WHAT IS NEEDED: Print the listing exactly as it stands. Skip every picture.

------

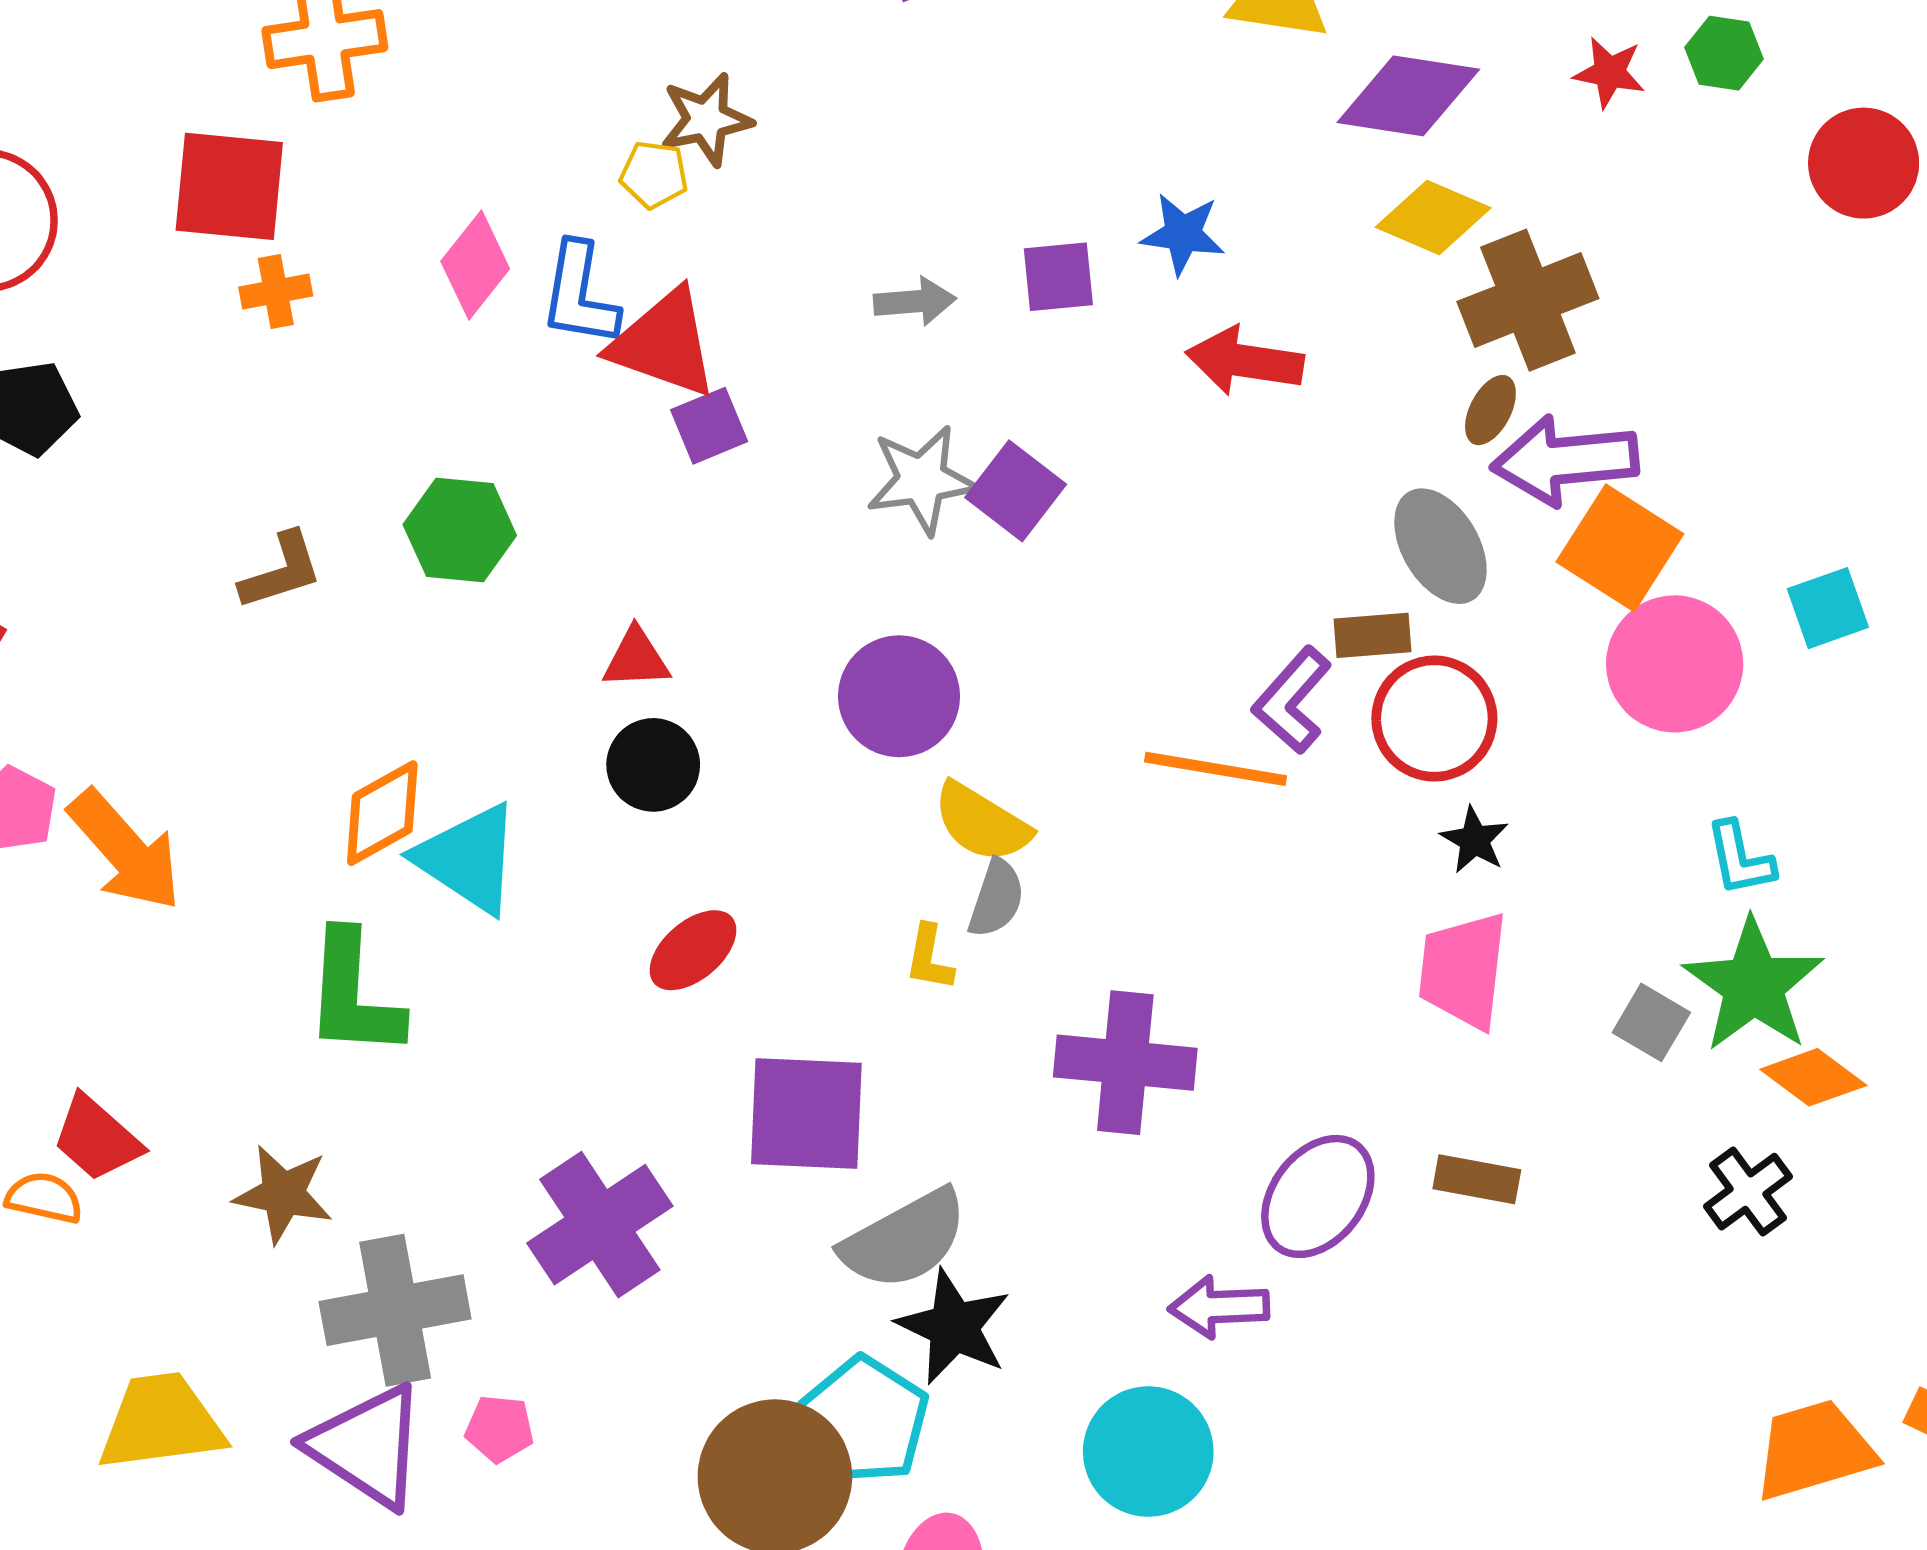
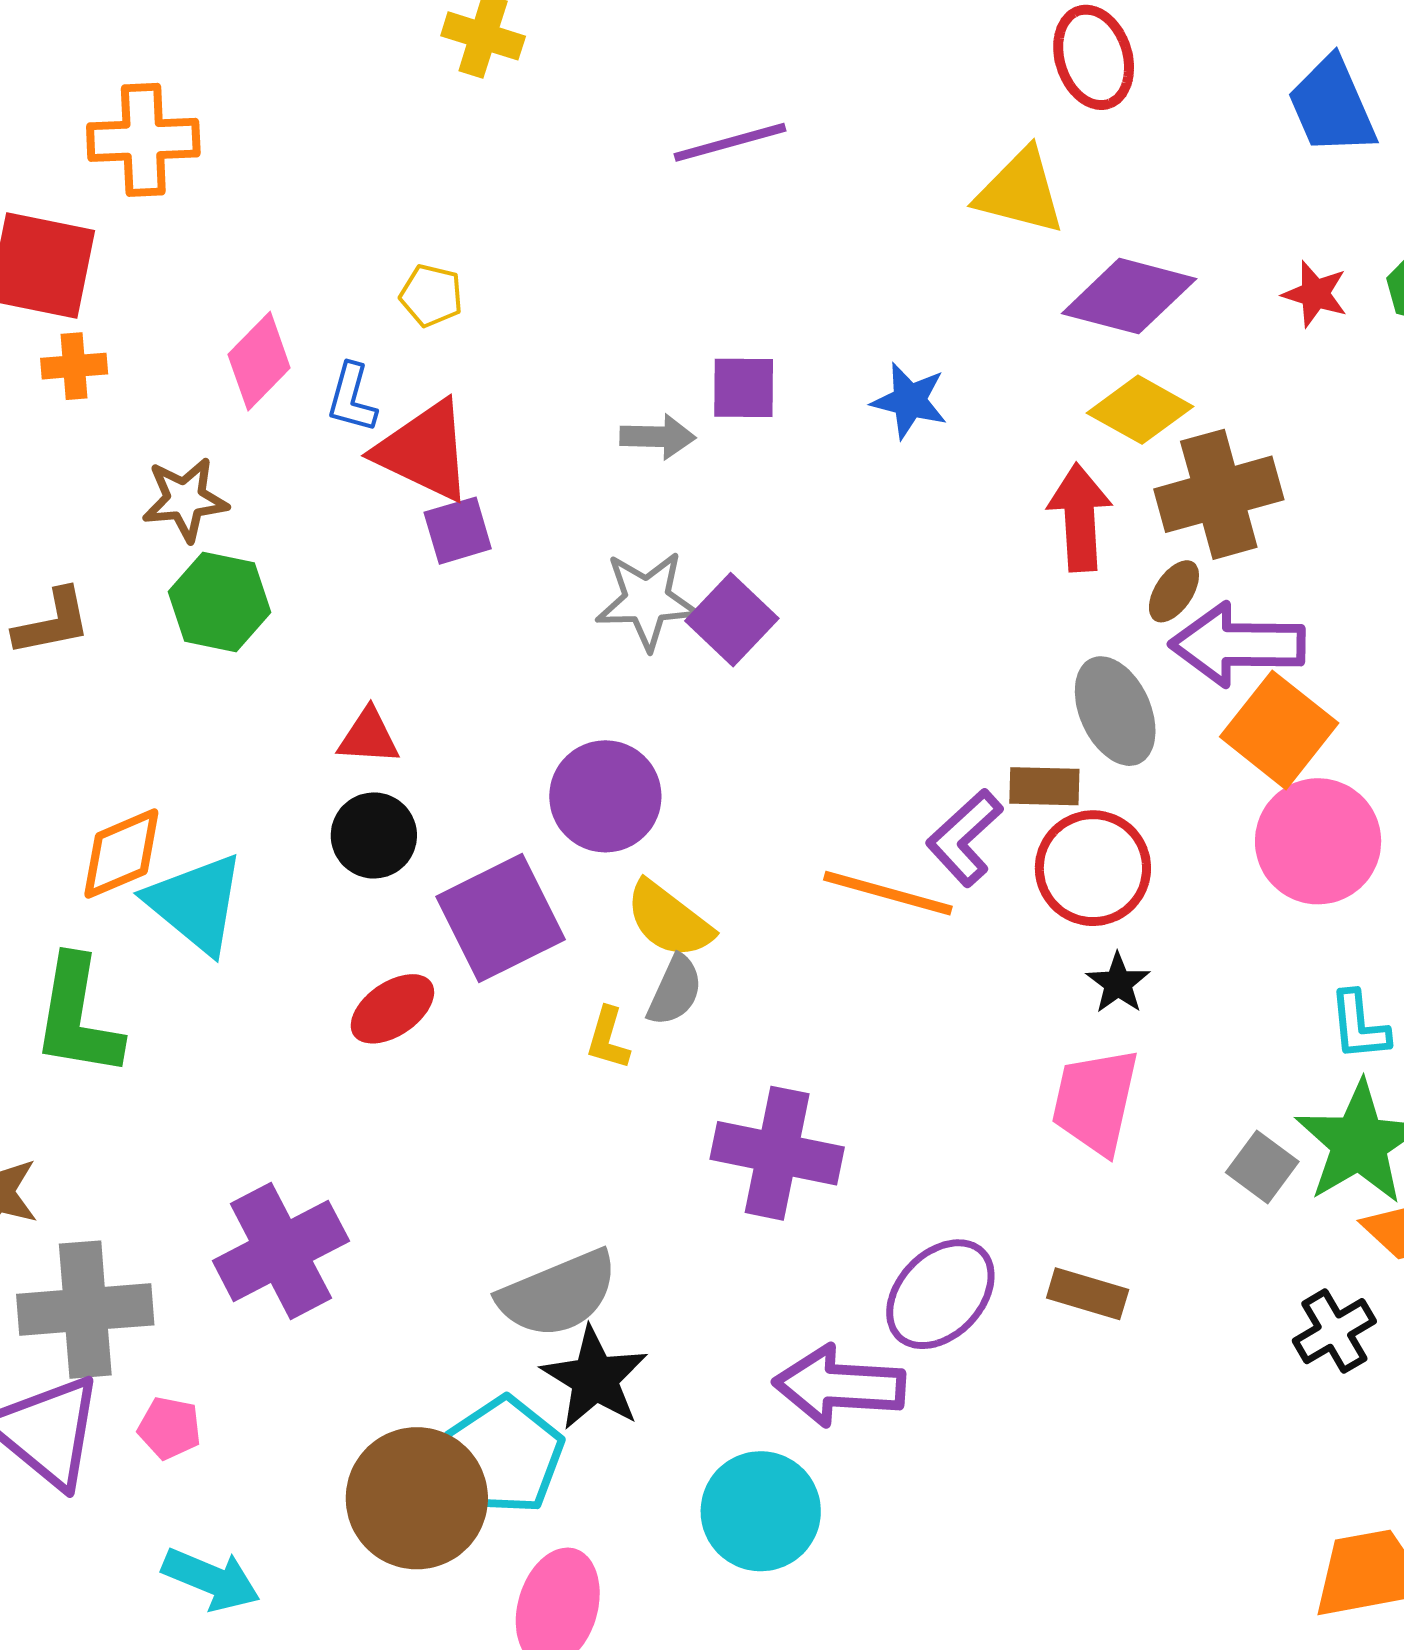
brown star: (706, 119) -> (185, 499), moved
purple square: (1058, 277) -> (744, 388), moved
blue L-shape: (580, 294) -> (352, 398), size x0.7
red arrow: (1245, 361) -> (1080, 517), moved, turned 72
purple square: (806, 1114) -> (501, 918), moved, turned -35
purple arrow: (1219, 1307) -> (839, 1386), size x1.4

------

RESPONSE:
brown star: (706, 119) -> (185, 499), moved
purple square: (1058, 277) -> (744, 388), moved
blue L-shape: (580, 294) -> (352, 398), size x0.7
red arrow: (1245, 361) -> (1080, 517), moved, turned 72
purple square: (806, 1114) -> (501, 918), moved, turned -35
purple arrow: (1219, 1307) -> (839, 1386), size x1.4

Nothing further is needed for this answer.